• DATA UNDER STUDY:
=-=-=
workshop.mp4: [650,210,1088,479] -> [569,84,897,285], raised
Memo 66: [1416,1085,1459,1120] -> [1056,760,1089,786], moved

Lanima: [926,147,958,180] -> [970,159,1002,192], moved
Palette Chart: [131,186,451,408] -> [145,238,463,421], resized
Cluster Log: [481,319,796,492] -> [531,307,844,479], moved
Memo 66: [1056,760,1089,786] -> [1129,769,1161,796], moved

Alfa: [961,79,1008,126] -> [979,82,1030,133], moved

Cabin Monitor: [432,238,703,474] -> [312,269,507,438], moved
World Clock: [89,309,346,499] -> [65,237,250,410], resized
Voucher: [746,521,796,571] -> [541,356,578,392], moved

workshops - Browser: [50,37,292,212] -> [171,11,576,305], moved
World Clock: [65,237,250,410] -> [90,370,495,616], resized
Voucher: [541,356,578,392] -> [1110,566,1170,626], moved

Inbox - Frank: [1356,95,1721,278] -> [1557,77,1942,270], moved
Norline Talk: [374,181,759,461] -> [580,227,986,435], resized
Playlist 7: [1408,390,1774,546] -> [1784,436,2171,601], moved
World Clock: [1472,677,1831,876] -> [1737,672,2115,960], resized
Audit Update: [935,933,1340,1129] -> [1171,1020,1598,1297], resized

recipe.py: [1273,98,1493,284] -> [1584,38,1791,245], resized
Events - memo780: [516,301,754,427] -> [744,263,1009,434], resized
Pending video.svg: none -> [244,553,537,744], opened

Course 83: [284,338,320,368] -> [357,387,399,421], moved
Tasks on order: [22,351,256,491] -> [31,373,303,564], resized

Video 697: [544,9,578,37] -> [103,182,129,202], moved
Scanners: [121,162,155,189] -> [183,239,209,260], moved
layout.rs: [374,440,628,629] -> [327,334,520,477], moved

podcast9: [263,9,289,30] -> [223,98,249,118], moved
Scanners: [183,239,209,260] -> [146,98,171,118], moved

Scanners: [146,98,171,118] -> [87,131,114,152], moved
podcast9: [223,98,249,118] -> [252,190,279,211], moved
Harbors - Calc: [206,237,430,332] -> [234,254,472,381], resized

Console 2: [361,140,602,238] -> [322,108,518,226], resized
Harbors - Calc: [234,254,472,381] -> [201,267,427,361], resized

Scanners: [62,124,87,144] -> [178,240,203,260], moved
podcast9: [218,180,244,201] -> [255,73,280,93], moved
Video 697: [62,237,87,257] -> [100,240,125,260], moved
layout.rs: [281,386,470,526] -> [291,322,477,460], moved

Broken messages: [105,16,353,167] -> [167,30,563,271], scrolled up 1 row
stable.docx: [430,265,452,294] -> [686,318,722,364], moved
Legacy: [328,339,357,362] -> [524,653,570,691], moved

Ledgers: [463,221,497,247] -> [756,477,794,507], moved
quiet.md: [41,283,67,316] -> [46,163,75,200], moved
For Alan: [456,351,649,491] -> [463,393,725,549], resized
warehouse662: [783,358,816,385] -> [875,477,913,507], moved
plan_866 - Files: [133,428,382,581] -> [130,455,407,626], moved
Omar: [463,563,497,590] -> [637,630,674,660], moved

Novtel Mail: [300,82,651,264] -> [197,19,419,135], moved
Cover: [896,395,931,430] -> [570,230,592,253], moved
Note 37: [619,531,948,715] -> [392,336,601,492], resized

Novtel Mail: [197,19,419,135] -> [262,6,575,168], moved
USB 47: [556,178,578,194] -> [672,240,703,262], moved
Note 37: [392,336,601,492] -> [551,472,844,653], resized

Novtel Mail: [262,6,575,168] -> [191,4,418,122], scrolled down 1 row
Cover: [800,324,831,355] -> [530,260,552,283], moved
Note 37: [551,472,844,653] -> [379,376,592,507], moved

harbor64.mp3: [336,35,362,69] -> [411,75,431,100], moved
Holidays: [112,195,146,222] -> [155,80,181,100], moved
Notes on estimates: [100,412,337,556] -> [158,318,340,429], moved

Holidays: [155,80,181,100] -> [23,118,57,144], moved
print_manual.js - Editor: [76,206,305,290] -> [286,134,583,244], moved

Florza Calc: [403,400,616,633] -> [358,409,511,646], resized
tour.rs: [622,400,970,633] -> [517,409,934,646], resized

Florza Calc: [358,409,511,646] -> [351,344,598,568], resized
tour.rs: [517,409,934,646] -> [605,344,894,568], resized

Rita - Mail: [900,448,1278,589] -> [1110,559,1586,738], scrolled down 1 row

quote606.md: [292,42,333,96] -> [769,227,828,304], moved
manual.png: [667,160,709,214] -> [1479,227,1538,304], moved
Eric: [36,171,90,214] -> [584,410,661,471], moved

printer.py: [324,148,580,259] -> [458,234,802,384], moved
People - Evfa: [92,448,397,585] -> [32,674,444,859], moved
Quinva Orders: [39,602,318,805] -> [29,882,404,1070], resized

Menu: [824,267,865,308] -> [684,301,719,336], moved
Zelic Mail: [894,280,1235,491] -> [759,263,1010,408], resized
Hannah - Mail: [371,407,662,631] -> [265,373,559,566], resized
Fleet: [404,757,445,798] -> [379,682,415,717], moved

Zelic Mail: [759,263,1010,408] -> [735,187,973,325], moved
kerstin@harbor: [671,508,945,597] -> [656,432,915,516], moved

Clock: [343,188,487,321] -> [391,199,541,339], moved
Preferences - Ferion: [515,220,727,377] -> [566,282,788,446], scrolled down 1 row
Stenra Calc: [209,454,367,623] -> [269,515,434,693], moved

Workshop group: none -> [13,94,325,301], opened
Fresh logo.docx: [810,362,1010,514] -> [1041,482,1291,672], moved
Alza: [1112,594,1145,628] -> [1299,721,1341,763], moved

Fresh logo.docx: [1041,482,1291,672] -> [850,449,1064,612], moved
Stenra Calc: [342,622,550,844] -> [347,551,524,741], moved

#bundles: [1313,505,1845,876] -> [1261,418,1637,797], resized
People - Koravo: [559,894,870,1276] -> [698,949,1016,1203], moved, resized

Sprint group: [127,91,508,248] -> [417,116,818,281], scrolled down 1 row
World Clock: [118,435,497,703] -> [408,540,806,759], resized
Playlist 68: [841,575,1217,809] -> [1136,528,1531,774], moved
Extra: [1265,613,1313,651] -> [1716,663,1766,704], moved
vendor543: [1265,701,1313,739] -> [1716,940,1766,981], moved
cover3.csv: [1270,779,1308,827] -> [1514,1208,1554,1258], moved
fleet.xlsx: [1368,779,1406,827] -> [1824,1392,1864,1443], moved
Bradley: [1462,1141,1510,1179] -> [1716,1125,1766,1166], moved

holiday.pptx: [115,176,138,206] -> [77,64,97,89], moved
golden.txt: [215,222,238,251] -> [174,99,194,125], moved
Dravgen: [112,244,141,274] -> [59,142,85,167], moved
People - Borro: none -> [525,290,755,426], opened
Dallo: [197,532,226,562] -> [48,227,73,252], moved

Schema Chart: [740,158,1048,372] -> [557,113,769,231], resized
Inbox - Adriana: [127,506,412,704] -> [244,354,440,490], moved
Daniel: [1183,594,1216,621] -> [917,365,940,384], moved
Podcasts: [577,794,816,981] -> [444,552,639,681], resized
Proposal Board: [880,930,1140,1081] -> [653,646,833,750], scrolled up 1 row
=-=-=
• PROBLEM REQUIREMENTS: Out of the data above, transcribe exactly and only the lines starting with the line that has "Scanners: [62,124,87,144] ->" and going on through the line that has "Note 37: [392,336,601,492]", both included.

• SOLVED EXERCISE:
Scanners: [62,124,87,144] -> [178,240,203,260], moved
podcast9: [218,180,244,201] -> [255,73,280,93], moved
Video 697: [62,237,87,257] -> [100,240,125,260], moved
layout.rs: [281,386,470,526] -> [291,322,477,460], moved

Broken messages: [105,16,353,167] -> [167,30,563,271], scrolled up 1 row
stable.docx: [430,265,452,294] -> [686,318,722,364], moved
Legacy: [328,339,357,362] -> [524,653,570,691], moved

Ledgers: [463,221,497,247] -> [756,477,794,507], moved
quiet.md: [41,283,67,316] -> [46,163,75,200], moved
For Alan: [456,351,649,491] -> [463,393,725,549], resized
warehouse662: [783,358,816,385] -> [875,477,913,507], moved
plan_866 - Files: [133,428,382,581] -> [130,455,407,626], moved
Omar: [463,563,497,590] -> [637,630,674,660], moved

Novtel Mail: [300,82,651,264] -> [197,19,419,135], moved
Cover: [896,395,931,430] -> [570,230,592,253], moved
Note 37: [619,531,948,715] -> [392,336,601,492], resized

Novtel Mail: [197,19,419,135] -> [262,6,575,168], moved
USB 47: [556,178,578,194] -> [672,240,703,262], moved
Note 37: [392,336,601,492] -> [551,472,844,653], resized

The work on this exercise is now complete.